- _Task brief_: Check each line below for the word "grey", and copy those that have it.

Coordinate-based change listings
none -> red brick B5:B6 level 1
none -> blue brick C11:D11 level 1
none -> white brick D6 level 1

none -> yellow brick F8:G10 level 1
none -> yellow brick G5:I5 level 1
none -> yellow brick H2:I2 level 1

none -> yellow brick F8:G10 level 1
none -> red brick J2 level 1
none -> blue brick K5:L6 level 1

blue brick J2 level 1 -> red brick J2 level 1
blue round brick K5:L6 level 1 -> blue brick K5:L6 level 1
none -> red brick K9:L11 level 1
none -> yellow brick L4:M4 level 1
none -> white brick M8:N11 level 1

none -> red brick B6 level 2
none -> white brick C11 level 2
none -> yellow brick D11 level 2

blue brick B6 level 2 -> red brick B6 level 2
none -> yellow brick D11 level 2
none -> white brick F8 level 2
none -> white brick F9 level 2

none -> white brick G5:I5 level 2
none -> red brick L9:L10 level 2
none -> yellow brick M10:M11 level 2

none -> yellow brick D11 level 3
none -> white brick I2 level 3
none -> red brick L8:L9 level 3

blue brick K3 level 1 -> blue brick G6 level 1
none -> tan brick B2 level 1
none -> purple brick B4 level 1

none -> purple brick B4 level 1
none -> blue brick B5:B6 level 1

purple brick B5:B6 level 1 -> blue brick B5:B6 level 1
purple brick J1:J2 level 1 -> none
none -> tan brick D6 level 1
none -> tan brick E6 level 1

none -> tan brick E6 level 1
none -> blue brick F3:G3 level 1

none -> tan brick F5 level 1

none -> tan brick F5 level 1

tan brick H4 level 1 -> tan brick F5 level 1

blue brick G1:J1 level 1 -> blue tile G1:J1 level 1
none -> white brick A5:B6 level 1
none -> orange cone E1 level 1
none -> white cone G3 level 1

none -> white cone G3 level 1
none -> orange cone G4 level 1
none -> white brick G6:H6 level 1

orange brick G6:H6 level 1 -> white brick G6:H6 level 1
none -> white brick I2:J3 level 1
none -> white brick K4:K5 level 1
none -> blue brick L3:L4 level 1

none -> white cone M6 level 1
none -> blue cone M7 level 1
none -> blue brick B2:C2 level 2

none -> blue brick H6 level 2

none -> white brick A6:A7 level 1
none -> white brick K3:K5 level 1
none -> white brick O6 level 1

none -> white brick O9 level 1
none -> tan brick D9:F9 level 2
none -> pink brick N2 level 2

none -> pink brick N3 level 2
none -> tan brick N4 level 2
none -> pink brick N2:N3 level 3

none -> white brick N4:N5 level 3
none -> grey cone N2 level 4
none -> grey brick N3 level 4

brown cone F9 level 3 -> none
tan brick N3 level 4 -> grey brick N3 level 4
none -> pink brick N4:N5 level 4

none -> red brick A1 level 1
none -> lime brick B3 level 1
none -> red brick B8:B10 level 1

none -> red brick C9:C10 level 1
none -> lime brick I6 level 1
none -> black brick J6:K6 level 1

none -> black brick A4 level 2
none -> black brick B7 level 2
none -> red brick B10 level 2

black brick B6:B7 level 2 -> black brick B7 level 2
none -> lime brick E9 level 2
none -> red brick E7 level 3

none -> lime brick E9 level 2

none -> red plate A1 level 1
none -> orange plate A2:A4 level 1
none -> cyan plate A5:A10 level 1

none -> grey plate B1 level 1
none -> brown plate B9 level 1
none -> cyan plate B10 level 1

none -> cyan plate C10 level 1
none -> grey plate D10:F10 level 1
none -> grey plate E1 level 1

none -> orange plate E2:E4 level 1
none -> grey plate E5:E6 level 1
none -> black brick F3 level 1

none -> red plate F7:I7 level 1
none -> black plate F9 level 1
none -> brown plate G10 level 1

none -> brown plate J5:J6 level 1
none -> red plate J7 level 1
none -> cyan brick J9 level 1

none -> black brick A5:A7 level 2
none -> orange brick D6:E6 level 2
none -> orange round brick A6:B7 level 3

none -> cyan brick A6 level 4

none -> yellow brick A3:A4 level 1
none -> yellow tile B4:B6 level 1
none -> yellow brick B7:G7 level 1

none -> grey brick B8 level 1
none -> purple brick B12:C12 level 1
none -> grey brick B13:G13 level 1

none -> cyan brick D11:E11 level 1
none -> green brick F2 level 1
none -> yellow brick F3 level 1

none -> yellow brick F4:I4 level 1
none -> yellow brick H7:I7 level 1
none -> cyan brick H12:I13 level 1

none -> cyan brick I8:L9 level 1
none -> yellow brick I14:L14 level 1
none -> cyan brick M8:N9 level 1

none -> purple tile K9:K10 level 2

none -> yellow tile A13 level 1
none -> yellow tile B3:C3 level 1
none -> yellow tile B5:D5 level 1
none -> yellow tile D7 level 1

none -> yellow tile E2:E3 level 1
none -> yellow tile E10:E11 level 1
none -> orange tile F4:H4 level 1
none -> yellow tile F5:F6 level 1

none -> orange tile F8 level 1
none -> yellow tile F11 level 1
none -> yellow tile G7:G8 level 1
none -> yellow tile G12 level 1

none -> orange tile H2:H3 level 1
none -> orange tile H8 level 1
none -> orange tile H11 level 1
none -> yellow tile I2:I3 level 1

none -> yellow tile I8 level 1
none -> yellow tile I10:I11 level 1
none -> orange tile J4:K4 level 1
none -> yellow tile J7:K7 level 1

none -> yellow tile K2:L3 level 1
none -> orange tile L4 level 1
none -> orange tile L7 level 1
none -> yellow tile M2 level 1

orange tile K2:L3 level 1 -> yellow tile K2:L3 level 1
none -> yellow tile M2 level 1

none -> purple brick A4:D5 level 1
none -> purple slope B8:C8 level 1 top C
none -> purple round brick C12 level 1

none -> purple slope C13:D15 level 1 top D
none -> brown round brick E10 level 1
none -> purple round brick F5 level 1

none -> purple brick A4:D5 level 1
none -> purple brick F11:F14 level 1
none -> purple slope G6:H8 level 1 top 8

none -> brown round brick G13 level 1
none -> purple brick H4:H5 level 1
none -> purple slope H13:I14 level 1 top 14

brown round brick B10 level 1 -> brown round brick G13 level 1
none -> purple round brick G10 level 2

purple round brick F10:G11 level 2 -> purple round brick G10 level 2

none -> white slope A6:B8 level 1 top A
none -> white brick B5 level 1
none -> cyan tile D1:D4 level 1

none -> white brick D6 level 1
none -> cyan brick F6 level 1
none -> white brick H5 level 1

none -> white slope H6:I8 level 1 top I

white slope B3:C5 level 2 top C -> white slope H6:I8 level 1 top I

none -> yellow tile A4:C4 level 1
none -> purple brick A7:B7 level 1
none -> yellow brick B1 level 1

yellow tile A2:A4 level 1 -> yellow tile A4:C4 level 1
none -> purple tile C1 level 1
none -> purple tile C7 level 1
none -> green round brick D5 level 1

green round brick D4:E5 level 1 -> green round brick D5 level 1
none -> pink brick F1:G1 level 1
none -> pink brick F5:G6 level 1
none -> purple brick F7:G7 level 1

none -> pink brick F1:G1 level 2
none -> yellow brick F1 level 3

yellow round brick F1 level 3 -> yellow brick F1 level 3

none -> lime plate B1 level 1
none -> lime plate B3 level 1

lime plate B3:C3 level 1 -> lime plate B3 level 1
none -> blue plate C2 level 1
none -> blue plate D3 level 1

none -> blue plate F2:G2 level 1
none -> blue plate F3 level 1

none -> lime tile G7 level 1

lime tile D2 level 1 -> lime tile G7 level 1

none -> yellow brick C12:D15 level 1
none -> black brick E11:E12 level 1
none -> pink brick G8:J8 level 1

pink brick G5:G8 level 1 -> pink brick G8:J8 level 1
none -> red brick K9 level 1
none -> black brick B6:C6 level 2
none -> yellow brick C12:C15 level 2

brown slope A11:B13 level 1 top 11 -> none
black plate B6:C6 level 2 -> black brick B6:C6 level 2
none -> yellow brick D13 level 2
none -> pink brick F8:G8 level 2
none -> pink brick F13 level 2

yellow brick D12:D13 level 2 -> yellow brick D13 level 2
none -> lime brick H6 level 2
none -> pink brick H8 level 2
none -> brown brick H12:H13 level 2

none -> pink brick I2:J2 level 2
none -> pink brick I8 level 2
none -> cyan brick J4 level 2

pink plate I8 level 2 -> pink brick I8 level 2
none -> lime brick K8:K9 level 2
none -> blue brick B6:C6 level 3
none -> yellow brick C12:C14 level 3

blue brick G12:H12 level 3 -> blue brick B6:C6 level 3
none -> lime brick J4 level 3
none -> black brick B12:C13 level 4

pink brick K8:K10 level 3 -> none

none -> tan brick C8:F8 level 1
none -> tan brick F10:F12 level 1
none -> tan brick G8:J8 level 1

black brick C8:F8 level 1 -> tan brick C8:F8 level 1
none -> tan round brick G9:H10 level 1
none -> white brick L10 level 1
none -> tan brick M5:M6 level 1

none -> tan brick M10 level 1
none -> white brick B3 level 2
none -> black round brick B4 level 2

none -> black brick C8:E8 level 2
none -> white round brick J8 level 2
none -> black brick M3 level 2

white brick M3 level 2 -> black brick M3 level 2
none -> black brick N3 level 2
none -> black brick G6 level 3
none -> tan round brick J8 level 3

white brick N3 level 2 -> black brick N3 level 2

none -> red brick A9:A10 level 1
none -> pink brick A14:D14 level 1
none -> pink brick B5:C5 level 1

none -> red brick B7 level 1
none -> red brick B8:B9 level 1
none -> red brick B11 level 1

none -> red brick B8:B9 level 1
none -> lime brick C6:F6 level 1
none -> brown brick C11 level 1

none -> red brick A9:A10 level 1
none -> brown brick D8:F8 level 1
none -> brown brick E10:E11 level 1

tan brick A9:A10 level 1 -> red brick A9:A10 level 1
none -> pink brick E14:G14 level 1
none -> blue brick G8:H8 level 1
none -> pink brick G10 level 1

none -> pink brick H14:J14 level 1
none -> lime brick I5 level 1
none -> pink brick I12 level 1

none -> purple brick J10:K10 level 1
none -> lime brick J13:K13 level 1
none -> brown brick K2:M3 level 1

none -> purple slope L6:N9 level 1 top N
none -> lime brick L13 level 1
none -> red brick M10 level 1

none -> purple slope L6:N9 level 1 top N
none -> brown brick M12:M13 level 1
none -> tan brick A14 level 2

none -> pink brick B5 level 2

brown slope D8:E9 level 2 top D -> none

- _Answer section_:
none -> grey cone N2 level 4
none -> grey brick N3 level 4
tan brick N3 level 4 -> grey brick N3 level 4
none -> grey plate B1 level 1
none -> grey plate D10:F10 level 1
none -> grey plate E1 level 1
none -> grey plate E5:E6 level 1
none -> grey brick B8 level 1
none -> grey brick B13:G13 level 1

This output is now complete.